TASK STATEMENT:
Copy out the data exactly as it appears, without a single image.

GIVEN DATA:
※ ※ ※
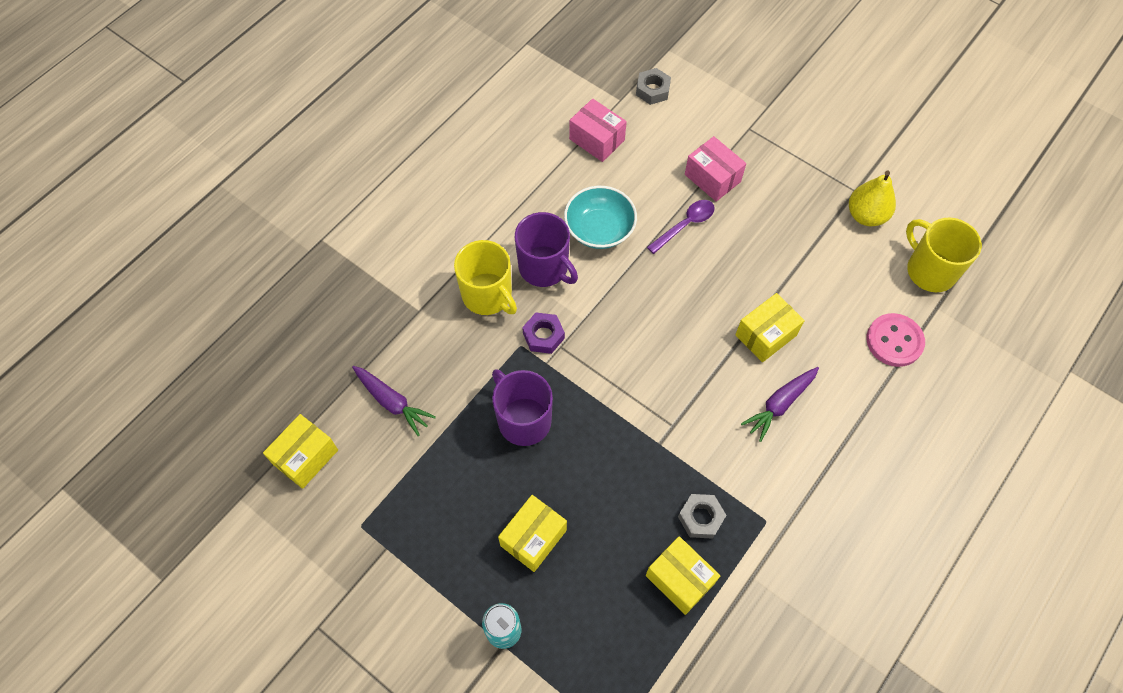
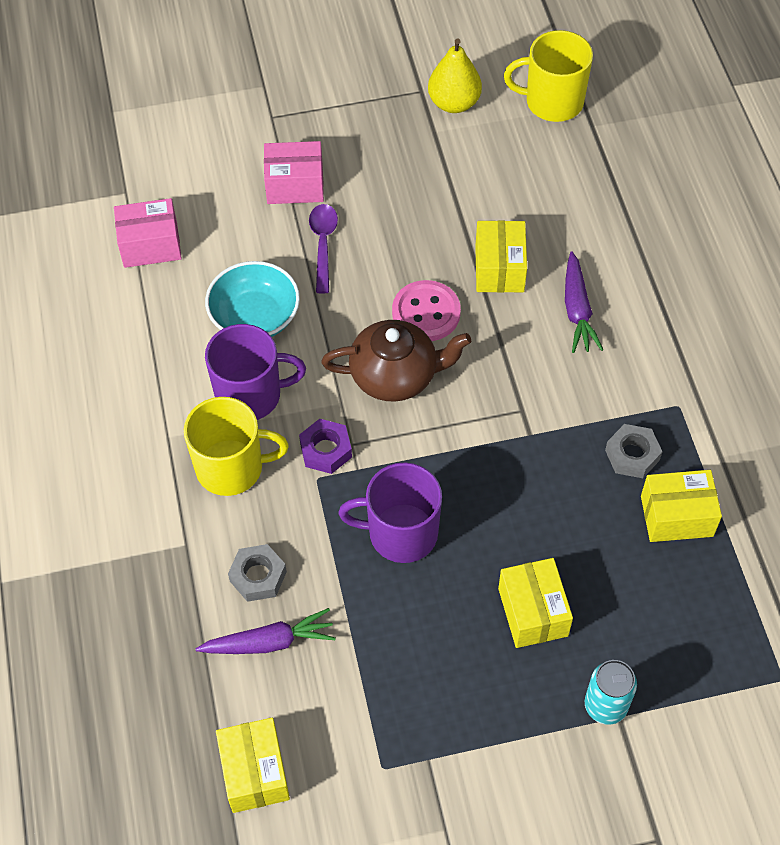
camera: 50 degrees left, 5 degrees down
(630, 334) = (395, 375): none -> brown teapot
(652, 90) = (144, 158): grey nut -> grey nut (258, 576)
(894, 341) = (595, 180): pink button -> pink button (426, 313)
※ ※ ※
RESULT FOR THIS TASK:
camera: 50 degrees left, 5 degrees down
(630, 334) = (395, 375): none -> brown teapot
(652, 90) = (144, 158): grey nut -> grey nut (258, 576)
(894, 341) = (595, 180): pink button -> pink button (426, 313)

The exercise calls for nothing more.